**WHAT YOU SHOULD DO:**
The listing below should be printed exactly, every line of it. Skip the pictures.

**INFORMATION PROVIDED:**
☆ ☆ ☆ ☆ ☆

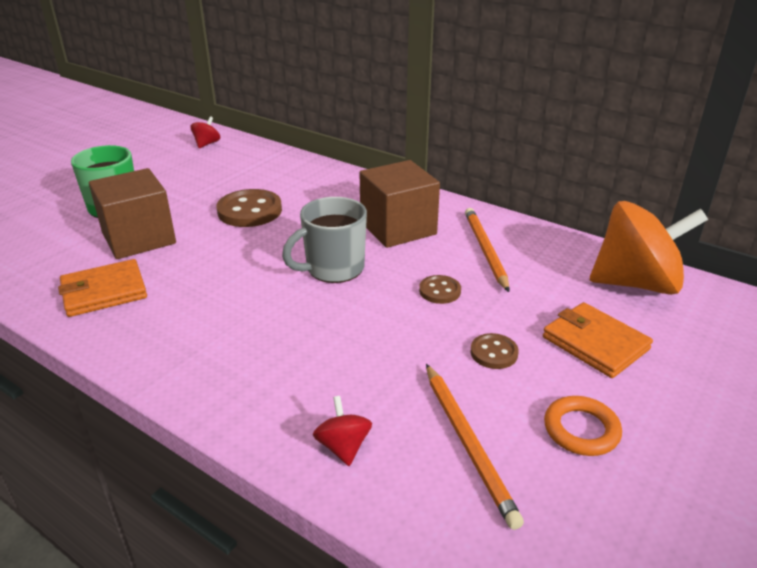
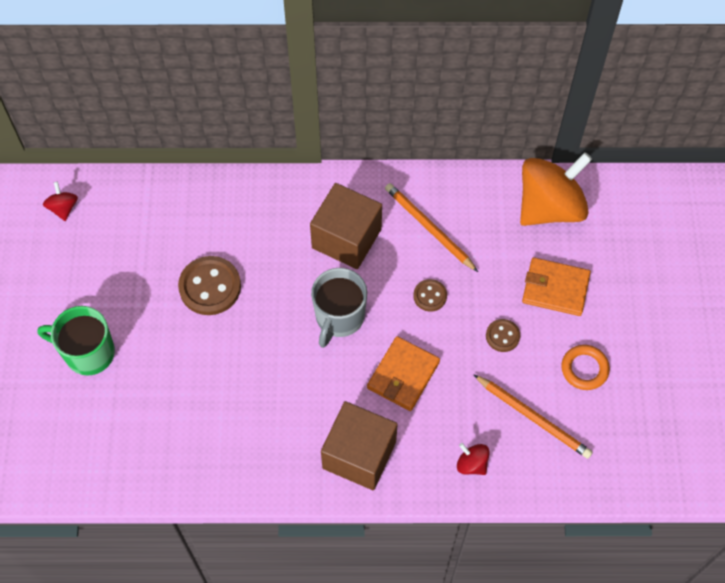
camera: 35 degrees left, 30 degrees up
(104, 292) = (200, 445): orange wallet -> orange wallet (403, 375)
(139, 238) = (157, 376): brown cube -> brown cube (359, 455)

☆ ☆ ☆ ☆ ☆

**WRITTEN SOLUTION:**
camera: 35 degrees left, 30 degrees up
(104, 292) = (200, 445): orange wallet -> orange wallet (403, 375)
(139, 238) = (157, 376): brown cube -> brown cube (359, 455)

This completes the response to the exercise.